INFORMATION PROVIDED

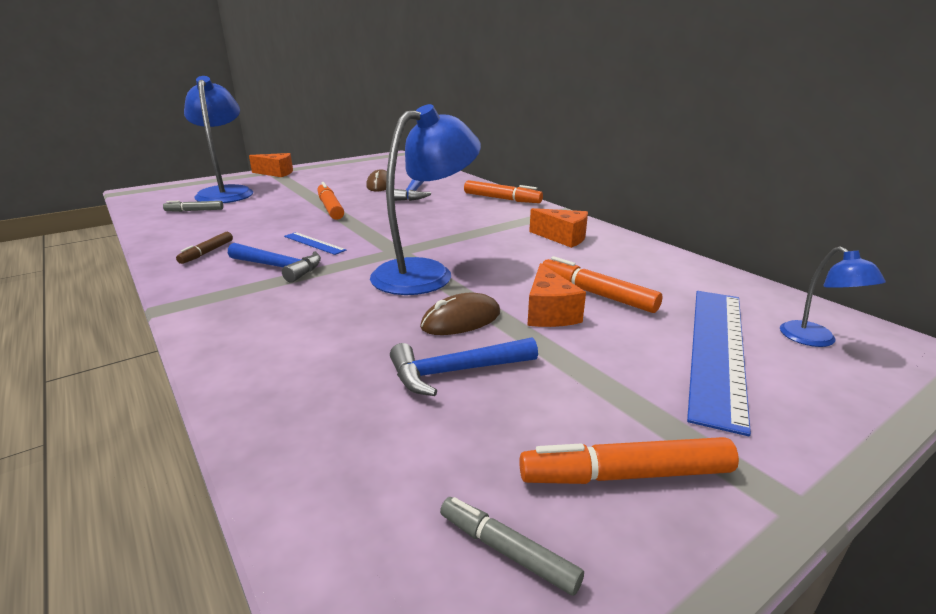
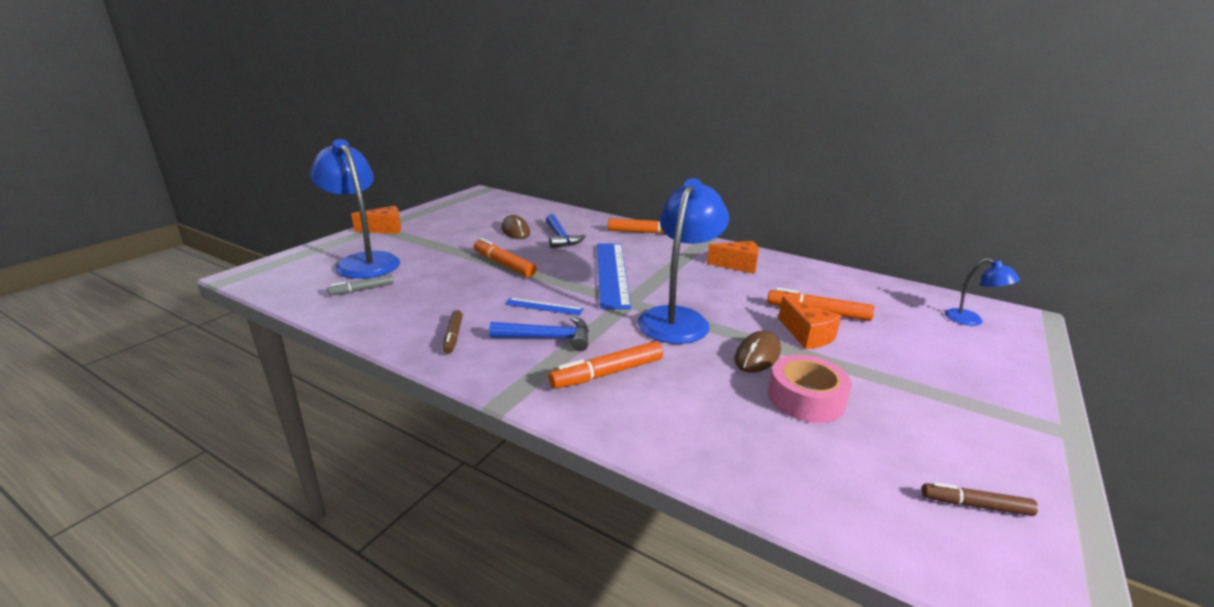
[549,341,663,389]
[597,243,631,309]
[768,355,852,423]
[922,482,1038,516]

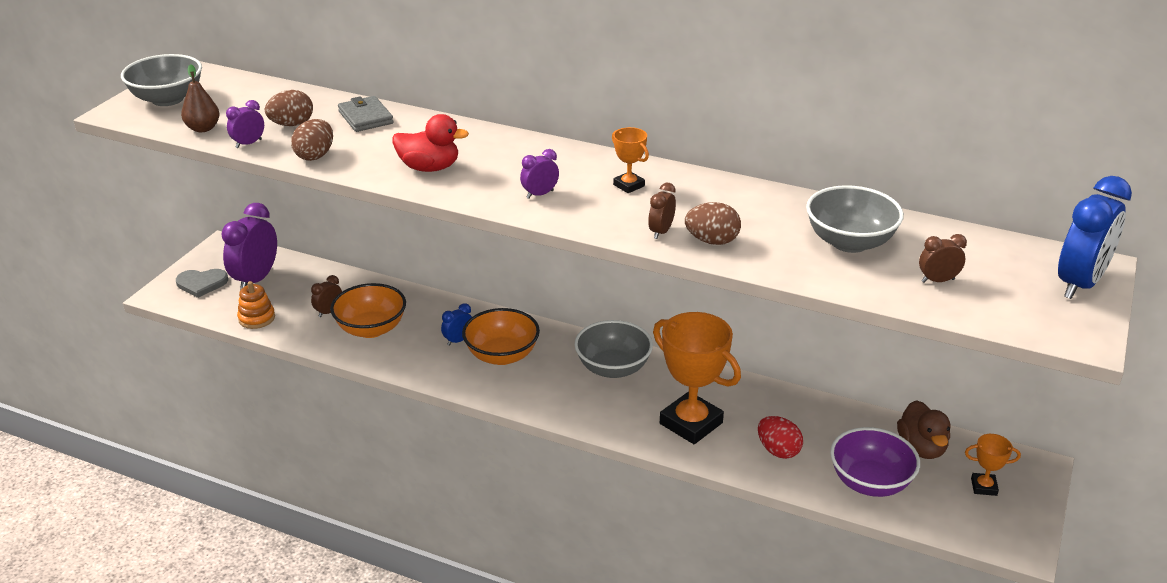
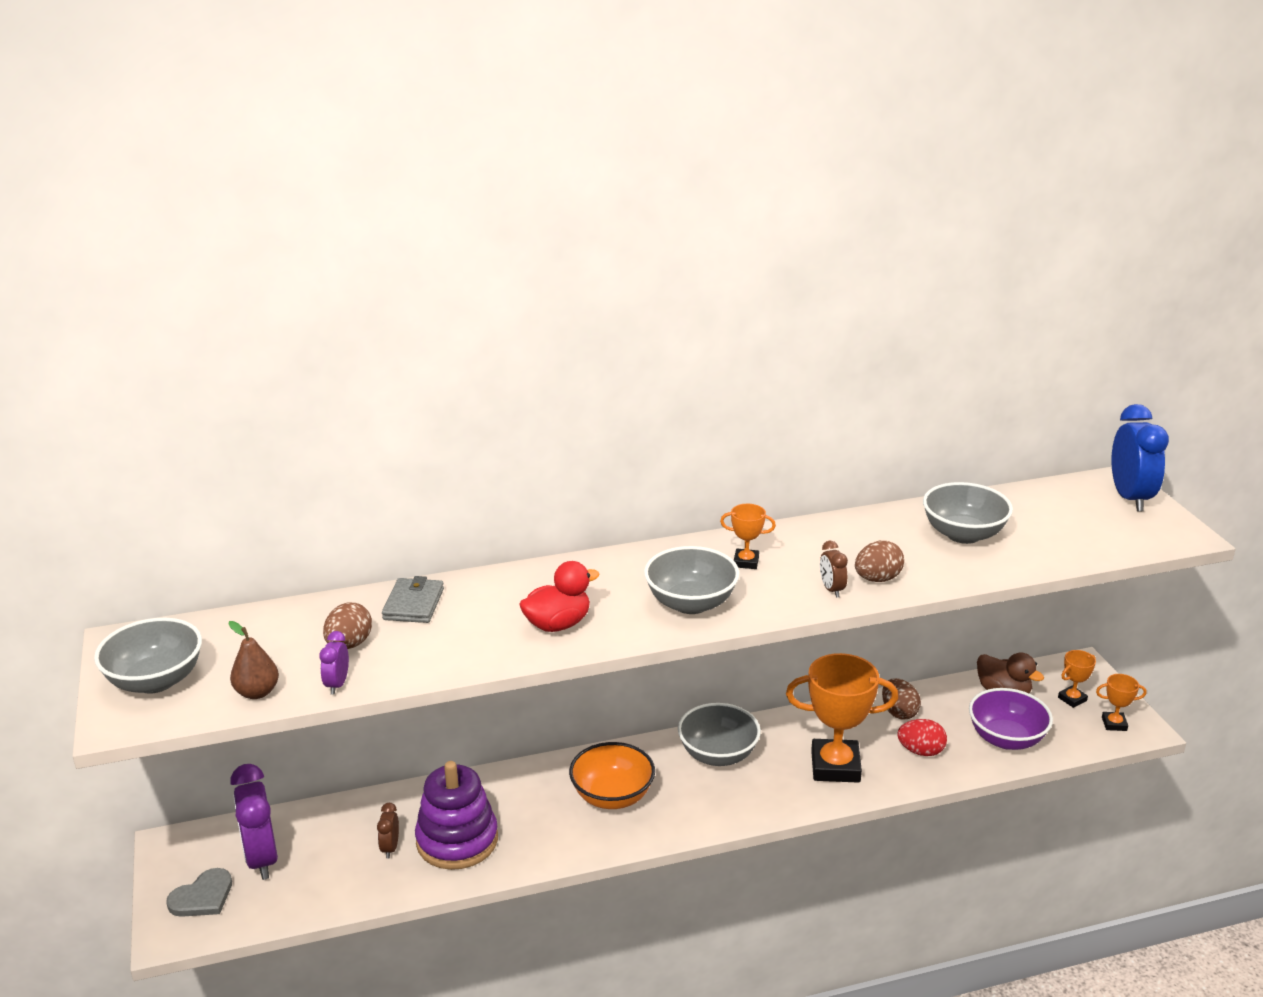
[382,576,444,623]
[415,761,498,870]
[644,546,740,614]
[882,678,921,720]
[1096,674,1146,731]
[237,281,275,329] (first image)
[441,303,472,346] (first image)
[919,234,967,283] (first image)

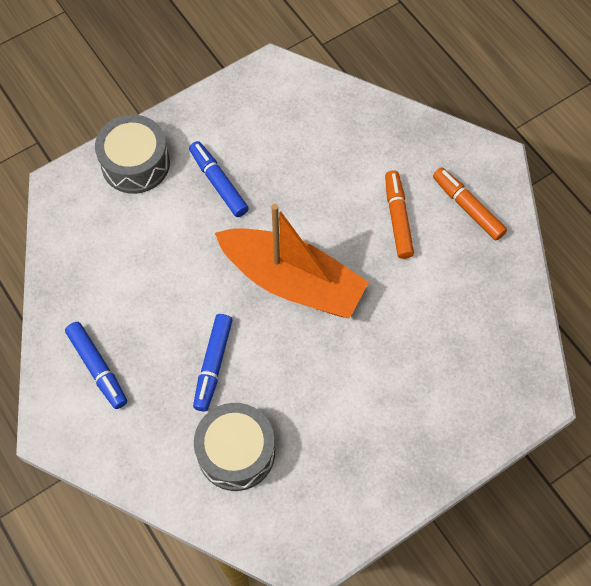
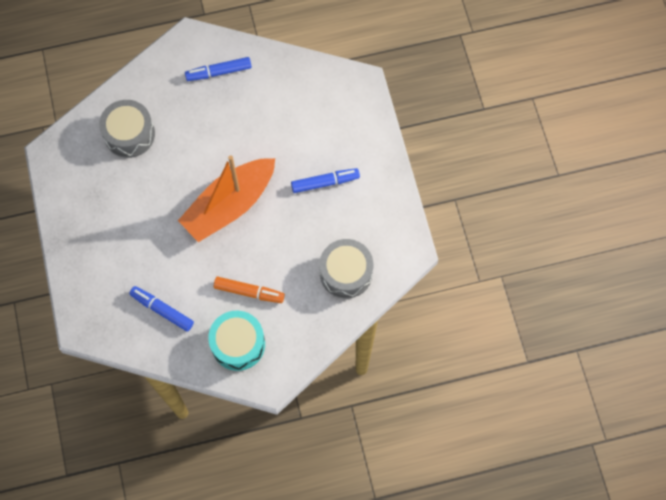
[129,286,194,332]
[208,311,265,371]
[319,239,373,298]

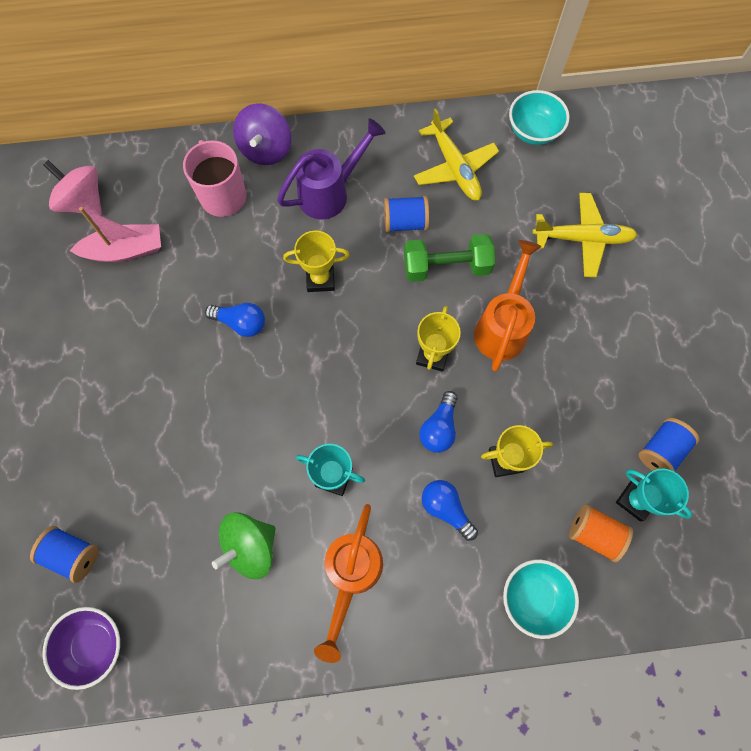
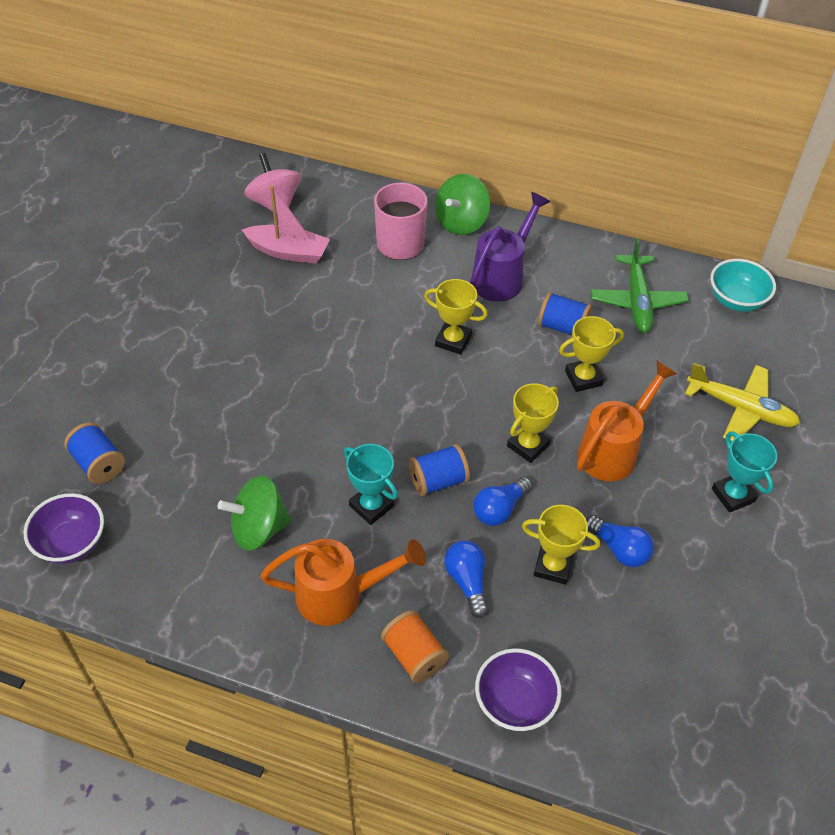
[260,539,426,626]
[381,610,449,683]
[409,444,470,496]
[435,174,490,235]
[470,192,550,302]
[475,648,562,731]
[559,316,624,392]
[586,515,654,567]
[591,239,689,333]
[712,432,777,513]

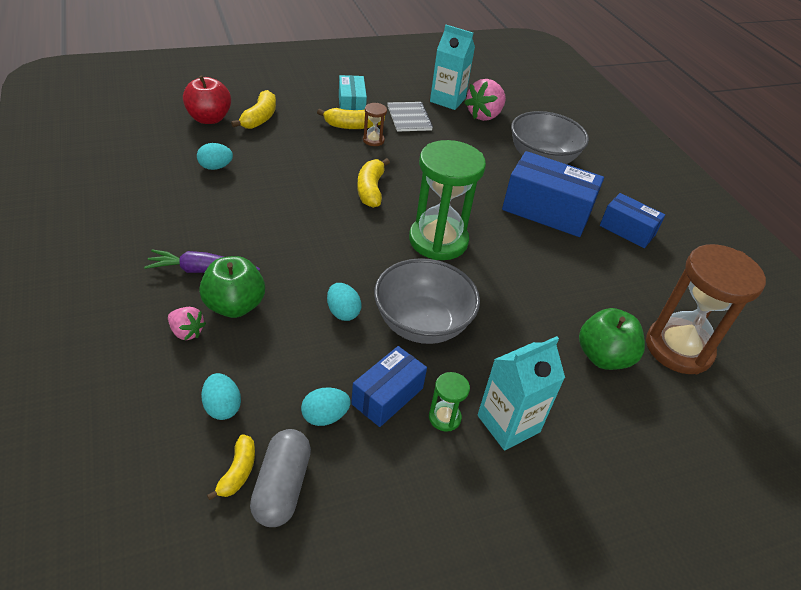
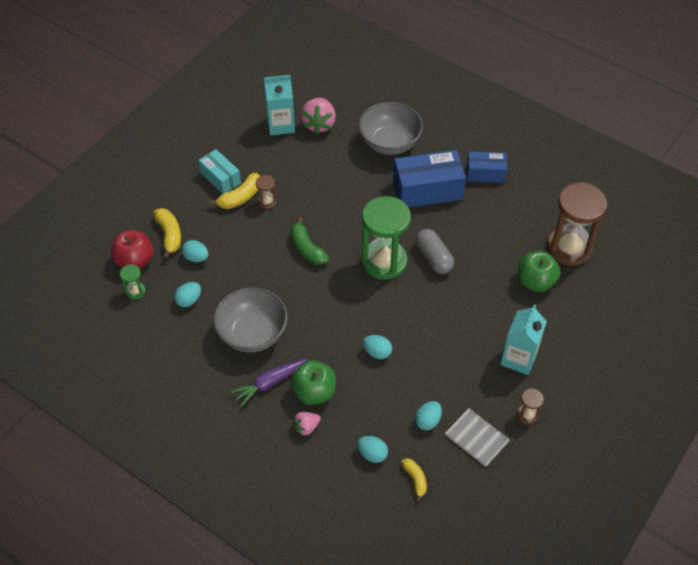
[120,264,146,300]
[182,240,208,262]
[214,287,288,352]
[291,217,329,265]
[293,412,321,436]
[415,229,454,274]
[445,408,510,467]
[517,388,544,424]
[351,346,427,427] (first image)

INSTRUCTIONS TO FOLLOW
The answer is the whole listing above, written out verbatim, without its pictures.

REPLY TO THE EXERCISE
[549,341,663,389]
[597,243,631,309]
[768,355,852,423]
[922,482,1038,516]

[382,576,444,623]
[415,761,498,870]
[644,546,740,614]
[882,678,921,720]
[1096,674,1146,731]
[237,281,275,329] (first image)
[441,303,472,346] (first image)
[919,234,967,283] (first image)

[129,286,194,332]
[208,311,265,371]
[319,239,373,298]

[260,539,426,626]
[381,610,449,683]
[409,444,470,496]
[435,174,490,235]
[470,192,550,302]
[475,648,562,731]
[559,316,624,392]
[586,515,654,567]
[591,239,689,333]
[712,432,777,513]

[120,264,146,300]
[182,240,208,262]
[214,287,288,352]
[291,217,329,265]
[293,412,321,436]
[415,229,454,274]
[445,408,510,467]
[517,388,544,424]
[351,346,427,427] (first image)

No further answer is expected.